* _What you should do_
Each line of the data below that includes the string "ECHO" must be copied.

START Material for this exercise

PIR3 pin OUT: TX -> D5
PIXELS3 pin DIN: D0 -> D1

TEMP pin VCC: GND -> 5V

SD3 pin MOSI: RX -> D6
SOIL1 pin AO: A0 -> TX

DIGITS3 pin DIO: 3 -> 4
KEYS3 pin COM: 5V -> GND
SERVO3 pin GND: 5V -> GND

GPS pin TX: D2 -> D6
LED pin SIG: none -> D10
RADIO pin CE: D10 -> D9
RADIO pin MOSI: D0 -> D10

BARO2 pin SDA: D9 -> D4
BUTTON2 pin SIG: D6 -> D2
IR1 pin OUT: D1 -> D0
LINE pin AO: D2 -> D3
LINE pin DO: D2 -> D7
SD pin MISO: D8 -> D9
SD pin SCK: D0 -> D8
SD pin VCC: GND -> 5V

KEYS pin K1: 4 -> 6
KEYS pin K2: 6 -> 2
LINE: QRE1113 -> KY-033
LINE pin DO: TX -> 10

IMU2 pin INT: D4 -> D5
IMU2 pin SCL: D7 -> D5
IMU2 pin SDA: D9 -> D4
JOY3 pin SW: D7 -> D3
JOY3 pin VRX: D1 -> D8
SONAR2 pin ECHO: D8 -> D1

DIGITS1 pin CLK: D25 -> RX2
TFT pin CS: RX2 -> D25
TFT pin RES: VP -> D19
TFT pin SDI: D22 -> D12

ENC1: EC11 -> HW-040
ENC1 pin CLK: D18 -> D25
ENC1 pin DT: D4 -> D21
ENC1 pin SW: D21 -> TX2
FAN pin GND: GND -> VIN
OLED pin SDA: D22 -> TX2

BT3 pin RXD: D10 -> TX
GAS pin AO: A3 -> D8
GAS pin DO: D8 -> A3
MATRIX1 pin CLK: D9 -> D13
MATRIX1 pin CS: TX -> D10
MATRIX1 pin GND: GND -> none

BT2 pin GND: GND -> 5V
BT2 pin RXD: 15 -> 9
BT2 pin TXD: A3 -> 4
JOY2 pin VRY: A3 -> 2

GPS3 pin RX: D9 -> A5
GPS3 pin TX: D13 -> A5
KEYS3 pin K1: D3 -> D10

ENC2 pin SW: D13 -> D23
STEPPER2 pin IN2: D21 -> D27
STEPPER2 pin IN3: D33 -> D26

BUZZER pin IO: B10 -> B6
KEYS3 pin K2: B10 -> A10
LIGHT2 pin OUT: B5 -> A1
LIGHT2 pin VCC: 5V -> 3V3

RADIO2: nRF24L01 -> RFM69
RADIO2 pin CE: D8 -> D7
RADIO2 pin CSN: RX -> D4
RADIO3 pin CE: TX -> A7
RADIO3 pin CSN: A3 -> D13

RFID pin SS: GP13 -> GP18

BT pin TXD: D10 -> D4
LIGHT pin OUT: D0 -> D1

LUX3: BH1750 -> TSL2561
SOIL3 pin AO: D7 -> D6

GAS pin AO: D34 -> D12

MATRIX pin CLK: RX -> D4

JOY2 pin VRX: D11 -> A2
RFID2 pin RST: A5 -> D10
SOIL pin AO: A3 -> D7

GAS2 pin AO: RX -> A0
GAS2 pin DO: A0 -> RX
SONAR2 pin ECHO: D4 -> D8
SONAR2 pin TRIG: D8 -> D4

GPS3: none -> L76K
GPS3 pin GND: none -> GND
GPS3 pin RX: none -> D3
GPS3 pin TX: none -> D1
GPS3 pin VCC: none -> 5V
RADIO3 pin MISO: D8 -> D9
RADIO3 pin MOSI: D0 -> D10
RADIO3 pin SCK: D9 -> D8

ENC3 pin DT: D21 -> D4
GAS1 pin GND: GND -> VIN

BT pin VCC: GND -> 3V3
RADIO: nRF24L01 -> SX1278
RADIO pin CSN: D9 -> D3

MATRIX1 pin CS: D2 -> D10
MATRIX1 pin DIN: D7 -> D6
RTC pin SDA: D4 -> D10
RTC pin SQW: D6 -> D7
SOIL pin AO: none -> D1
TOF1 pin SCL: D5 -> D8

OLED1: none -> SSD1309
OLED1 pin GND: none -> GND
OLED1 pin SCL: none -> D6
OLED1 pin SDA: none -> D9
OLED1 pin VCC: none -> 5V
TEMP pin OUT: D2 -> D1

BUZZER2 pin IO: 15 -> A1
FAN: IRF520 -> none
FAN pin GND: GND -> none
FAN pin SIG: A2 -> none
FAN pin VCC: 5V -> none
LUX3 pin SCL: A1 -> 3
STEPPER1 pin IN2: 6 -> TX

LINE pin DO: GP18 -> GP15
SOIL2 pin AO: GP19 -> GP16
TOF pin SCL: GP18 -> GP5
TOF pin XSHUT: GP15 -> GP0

END Material for this exercise

* _Task response_
SONAR2 pin ECHO: D8 -> D1
SONAR2 pin ECHO: D4 -> D8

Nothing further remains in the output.